■ INFORMATION SHOWN
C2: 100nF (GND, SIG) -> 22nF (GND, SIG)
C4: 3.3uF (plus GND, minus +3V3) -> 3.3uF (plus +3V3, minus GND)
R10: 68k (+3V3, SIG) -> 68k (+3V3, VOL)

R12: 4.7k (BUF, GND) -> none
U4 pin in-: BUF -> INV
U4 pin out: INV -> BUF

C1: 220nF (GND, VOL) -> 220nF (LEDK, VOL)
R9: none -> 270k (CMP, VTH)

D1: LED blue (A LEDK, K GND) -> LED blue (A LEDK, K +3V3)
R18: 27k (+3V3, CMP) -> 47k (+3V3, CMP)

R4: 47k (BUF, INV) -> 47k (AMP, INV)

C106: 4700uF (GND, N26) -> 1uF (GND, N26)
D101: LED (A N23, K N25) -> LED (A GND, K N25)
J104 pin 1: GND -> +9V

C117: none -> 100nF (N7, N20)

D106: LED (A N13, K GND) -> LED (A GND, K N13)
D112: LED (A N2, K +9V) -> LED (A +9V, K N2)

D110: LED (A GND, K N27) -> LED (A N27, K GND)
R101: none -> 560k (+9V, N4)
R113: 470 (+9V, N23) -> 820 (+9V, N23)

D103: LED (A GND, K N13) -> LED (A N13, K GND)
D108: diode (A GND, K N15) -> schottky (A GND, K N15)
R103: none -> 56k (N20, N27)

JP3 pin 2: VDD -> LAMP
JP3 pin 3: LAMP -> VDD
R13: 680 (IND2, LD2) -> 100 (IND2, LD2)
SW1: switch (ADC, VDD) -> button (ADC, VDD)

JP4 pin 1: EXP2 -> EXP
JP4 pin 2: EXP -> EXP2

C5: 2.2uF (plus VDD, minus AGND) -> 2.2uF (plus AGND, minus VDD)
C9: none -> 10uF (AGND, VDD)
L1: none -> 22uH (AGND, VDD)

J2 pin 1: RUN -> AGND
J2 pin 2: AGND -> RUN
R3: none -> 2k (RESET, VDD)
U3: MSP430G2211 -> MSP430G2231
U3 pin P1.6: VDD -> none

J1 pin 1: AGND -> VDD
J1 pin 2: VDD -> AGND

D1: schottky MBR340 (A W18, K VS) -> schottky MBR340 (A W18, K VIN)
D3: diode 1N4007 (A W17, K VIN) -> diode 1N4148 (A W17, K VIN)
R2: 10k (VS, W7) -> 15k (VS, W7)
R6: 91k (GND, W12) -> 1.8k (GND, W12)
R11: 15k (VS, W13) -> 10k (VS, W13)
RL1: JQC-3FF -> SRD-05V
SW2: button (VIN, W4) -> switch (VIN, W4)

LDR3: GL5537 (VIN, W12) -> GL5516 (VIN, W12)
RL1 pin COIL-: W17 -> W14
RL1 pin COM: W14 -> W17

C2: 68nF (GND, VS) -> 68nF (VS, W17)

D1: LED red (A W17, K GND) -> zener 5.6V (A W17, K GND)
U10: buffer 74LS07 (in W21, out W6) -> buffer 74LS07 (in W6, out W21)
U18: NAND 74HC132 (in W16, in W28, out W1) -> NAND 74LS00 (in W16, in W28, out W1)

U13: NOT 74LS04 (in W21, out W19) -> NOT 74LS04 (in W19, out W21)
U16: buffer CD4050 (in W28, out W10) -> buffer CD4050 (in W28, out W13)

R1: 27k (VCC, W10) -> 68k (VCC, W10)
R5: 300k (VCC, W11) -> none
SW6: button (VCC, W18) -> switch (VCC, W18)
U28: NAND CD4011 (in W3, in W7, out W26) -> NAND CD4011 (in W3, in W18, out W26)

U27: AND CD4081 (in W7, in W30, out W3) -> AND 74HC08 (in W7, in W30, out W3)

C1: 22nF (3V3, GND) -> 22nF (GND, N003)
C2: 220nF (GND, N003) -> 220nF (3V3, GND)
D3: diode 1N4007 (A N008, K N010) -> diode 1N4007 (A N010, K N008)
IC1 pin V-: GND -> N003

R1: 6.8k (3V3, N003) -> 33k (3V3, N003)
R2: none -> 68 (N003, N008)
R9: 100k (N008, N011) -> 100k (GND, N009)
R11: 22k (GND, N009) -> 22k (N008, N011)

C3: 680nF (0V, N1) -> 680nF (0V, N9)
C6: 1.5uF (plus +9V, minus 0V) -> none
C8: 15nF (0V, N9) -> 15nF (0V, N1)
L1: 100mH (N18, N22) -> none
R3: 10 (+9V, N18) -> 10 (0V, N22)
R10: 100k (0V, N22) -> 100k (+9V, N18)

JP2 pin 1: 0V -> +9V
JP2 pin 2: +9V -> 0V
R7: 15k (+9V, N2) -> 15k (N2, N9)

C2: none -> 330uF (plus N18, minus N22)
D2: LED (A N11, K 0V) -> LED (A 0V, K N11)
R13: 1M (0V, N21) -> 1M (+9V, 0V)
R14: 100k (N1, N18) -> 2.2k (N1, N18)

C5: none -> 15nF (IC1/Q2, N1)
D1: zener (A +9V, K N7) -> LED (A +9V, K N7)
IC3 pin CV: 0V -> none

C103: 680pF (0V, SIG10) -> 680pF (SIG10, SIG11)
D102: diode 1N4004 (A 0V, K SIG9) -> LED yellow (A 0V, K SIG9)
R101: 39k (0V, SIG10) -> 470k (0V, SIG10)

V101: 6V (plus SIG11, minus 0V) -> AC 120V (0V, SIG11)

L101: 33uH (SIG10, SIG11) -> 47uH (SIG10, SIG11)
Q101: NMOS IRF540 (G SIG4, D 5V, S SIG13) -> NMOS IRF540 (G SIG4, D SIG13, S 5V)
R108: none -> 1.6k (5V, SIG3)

■ ACTIVITY
What lines of the preceding data include the string "schottky"? Pull them out.

■ SOLUTION FOR THIS TASK
D108: diode (A GND, K N15) -> schottky (A GND, K N15)
D1: schottky MBR340 (A W18, K VS) -> schottky MBR340 (A W18, K VIN)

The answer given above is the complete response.